## Requirements
Rescale the entries below by giving every line again, requests included, with each coordinate in the answers multiplied by 0.8 and rounded to a whole number, halves rounding up. Leave the pictures out of your answer.

[Element and text position data]
_ _ _ _

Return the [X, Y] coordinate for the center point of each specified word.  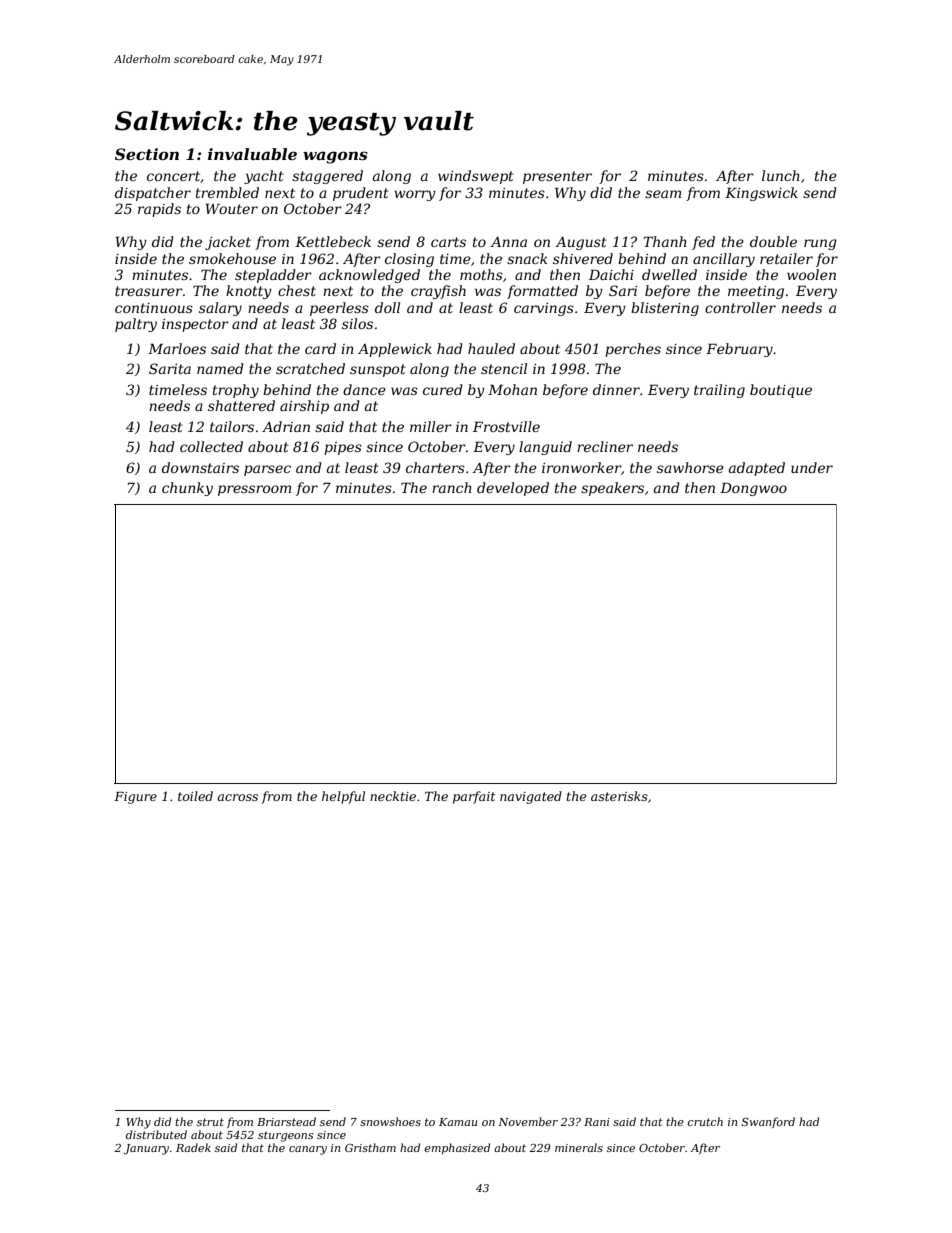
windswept [476, 177]
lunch [781, 175]
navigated [531, 797]
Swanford [768, 1122]
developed [513, 489]
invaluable [252, 154]
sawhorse [690, 467]
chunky [187, 489]
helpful [343, 797]
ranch [452, 487]
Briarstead [286, 1121]
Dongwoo [753, 489]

_ _ _ _

## Solution to this exercise
Return the [X, Y] coordinate for the center point of each specified word.  
windswept [381, 142]
lunch [625, 140]
navigated [425, 638]
Swanford [614, 898]
developed [410, 391]
invaluable [202, 123]
sawhorse [552, 374]
chunky [150, 391]
helpful [274, 638]
ranch [362, 390]
Briarstead [229, 897]
Dongwoo [602, 391]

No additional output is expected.